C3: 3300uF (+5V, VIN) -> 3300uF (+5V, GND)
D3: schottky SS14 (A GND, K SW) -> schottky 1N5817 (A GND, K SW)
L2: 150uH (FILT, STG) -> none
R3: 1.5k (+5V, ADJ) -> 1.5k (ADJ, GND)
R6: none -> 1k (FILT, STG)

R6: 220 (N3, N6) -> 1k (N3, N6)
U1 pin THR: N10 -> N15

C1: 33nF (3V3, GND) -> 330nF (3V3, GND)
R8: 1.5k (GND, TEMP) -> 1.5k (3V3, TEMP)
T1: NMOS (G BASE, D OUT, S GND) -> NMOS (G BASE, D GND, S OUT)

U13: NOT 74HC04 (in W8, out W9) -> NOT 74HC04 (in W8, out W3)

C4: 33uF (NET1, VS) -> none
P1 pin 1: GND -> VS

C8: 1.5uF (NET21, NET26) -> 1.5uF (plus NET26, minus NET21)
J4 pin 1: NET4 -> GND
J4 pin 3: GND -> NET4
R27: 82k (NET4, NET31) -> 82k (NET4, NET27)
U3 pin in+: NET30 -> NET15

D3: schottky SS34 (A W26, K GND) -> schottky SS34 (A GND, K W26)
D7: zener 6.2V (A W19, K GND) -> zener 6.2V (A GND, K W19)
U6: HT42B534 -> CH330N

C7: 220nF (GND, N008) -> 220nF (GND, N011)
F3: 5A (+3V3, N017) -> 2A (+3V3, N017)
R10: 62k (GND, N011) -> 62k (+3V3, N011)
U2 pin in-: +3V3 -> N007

________

• TASK PROMPT: Could you restate the listing above word for word, leaving nothing out?

• COMPLETED TASK:
C3: 3300uF (+5V, VIN) -> 3300uF (+5V, GND)
D3: schottky SS14 (A GND, K SW) -> schottky 1N5817 (A GND, K SW)
L2: 150uH (FILT, STG) -> none
R3: 1.5k (+5V, ADJ) -> 1.5k (ADJ, GND)
R6: none -> 1k (FILT, STG)

R6: 220 (N3, N6) -> 1k (N3, N6)
U1 pin THR: N10 -> N15

C1: 33nF (3V3, GND) -> 330nF (3V3, GND)
R8: 1.5k (GND, TEMP) -> 1.5k (3V3, TEMP)
T1: NMOS (G BASE, D OUT, S GND) -> NMOS (G BASE, D GND, S OUT)

U13: NOT 74HC04 (in W8, out W9) -> NOT 74HC04 (in W8, out W3)

C4: 33uF (NET1, VS) -> none
P1 pin 1: GND -> VS

C8: 1.5uF (NET21, NET26) -> 1.5uF (plus NET26, minus NET21)
J4 pin 1: NET4 -> GND
J4 pin 3: GND -> NET4
R27: 82k (NET4, NET31) -> 82k (NET4, NET27)
U3 pin in+: NET30 -> NET15

D3: schottky SS34 (A W26, K GND) -> schottky SS34 (A GND, K W26)
D7: zener 6.2V (A W19, K GND) -> zener 6.2V (A GND, K W19)
U6: HT42B534 -> CH330N

C7: 220nF (GND, N008) -> 220nF (GND, N011)
F3: 5A (+3V3, N017) -> 2A (+3V3, N017)
R10: 62k (GND, N011) -> 62k (+3V3, N011)
U2 pin in-: +3V3 -> N007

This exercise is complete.